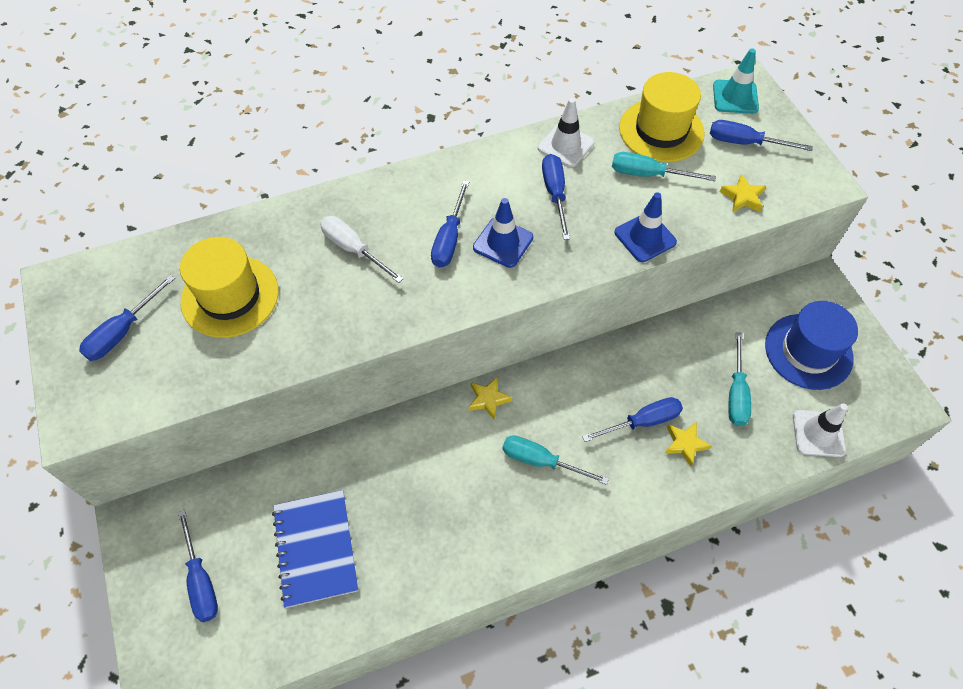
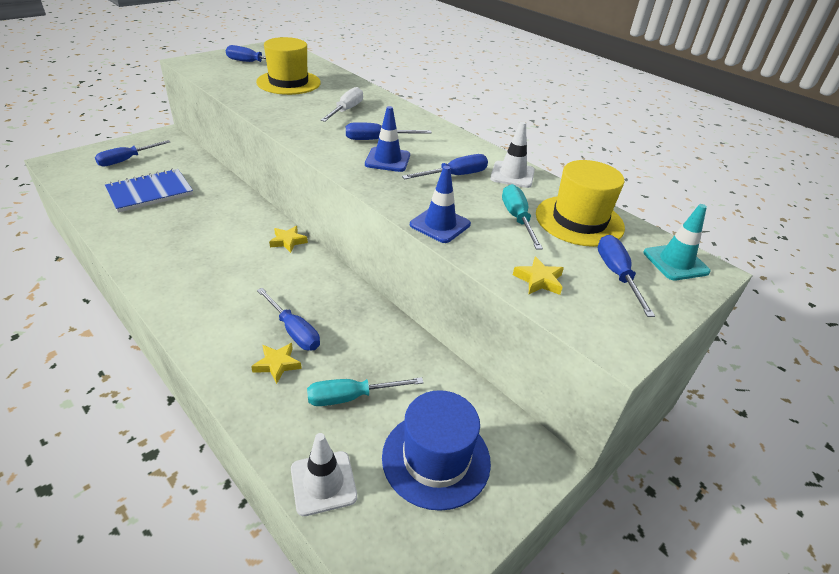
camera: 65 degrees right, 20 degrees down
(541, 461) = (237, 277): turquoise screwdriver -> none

---

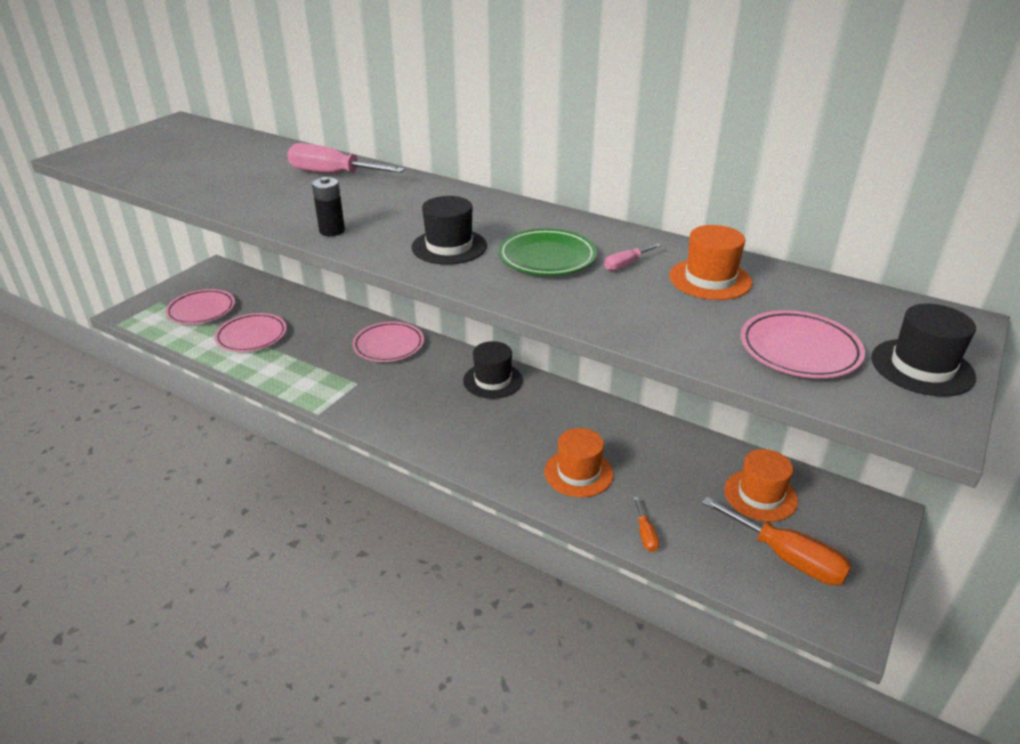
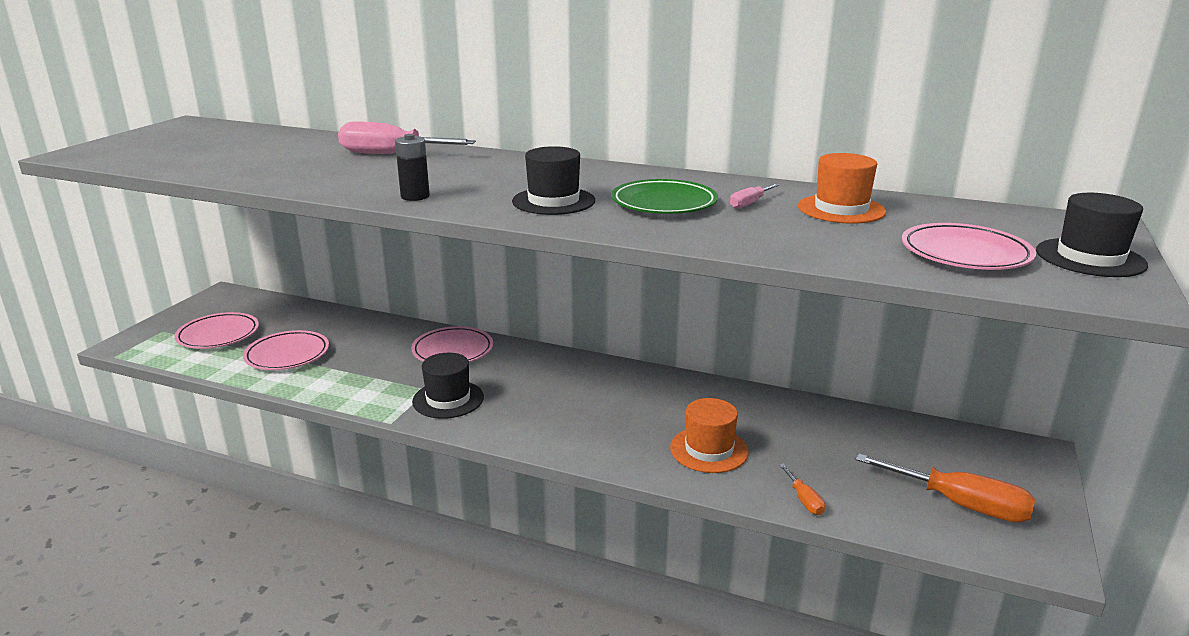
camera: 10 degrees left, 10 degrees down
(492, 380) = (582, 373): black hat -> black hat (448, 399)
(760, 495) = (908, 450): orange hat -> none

* * *

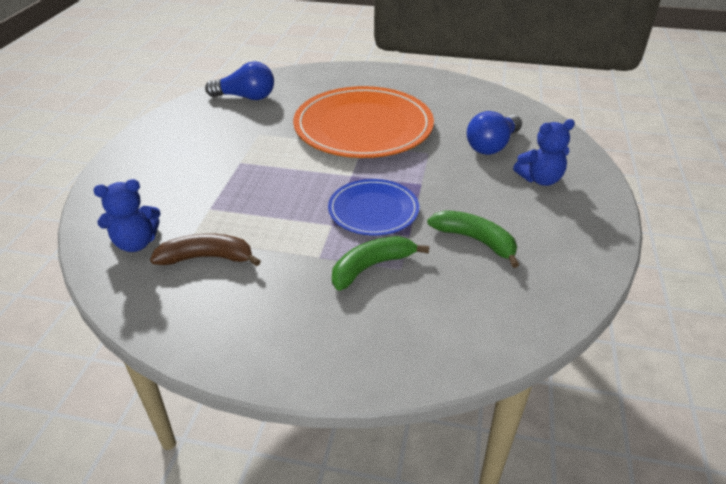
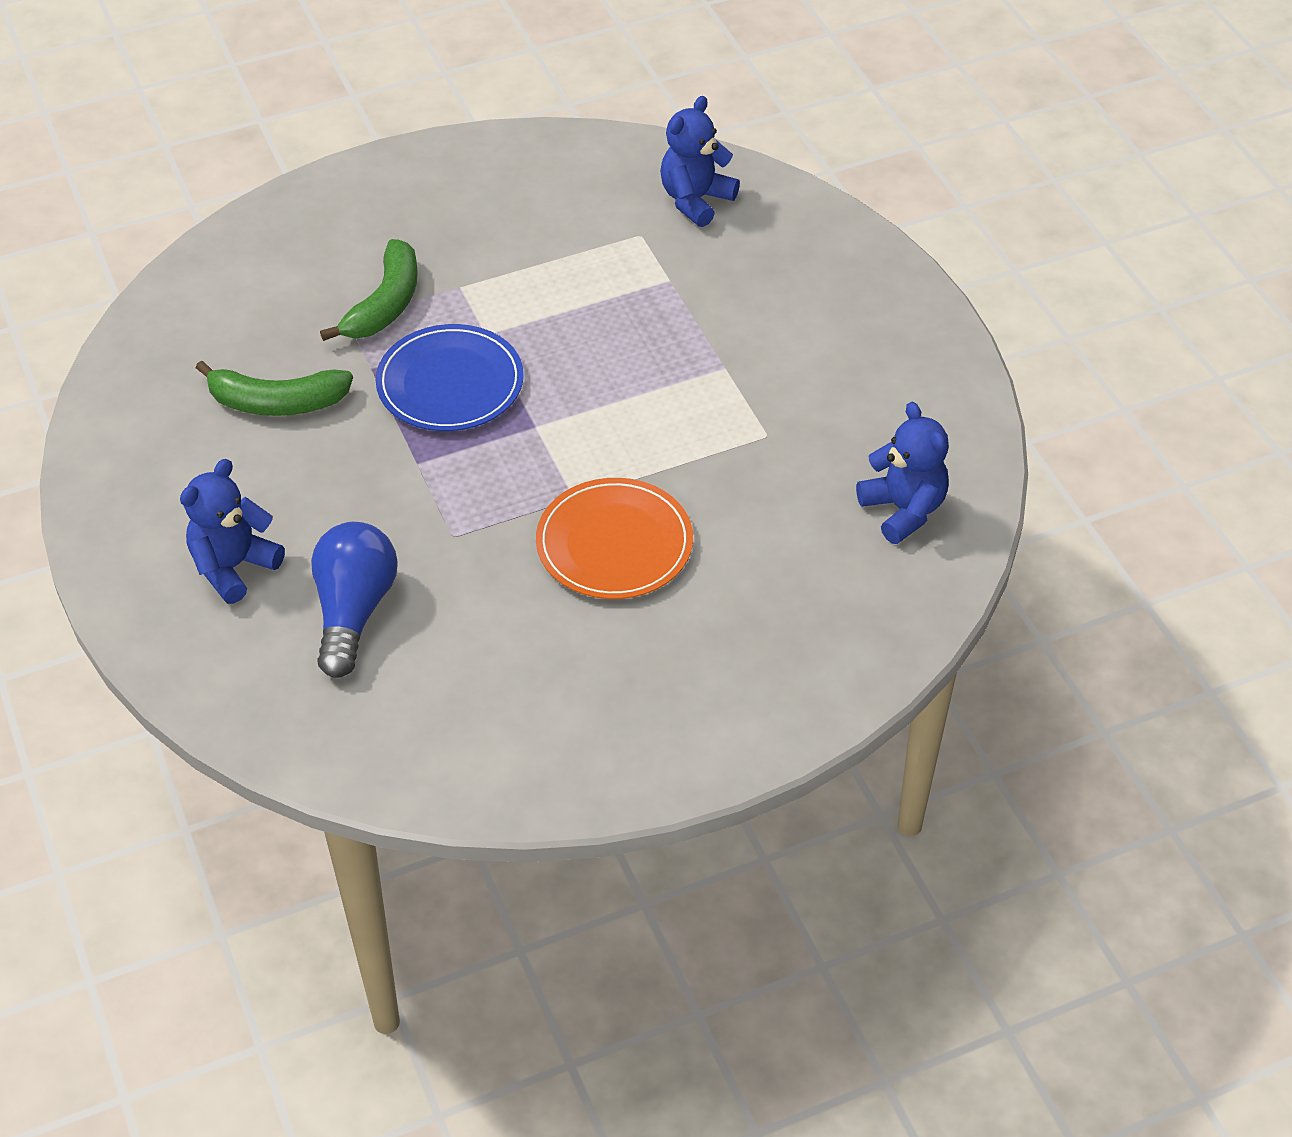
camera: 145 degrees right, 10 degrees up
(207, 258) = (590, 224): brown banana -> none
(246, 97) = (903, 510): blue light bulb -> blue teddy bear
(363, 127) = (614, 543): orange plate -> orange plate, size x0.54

WORK REQUIRED:
Taking the material above, extract exactly and only the lines from the line with "camera: 65 degrees right, 20 degrees down" to the line with "(541, 461) = (237, 277): turquoise", inclusive of both.

EXERCISE RESPONSE:
camera: 65 degrees right, 20 degrees down
(541, 461) = (237, 277): turquoise screwdriver -> none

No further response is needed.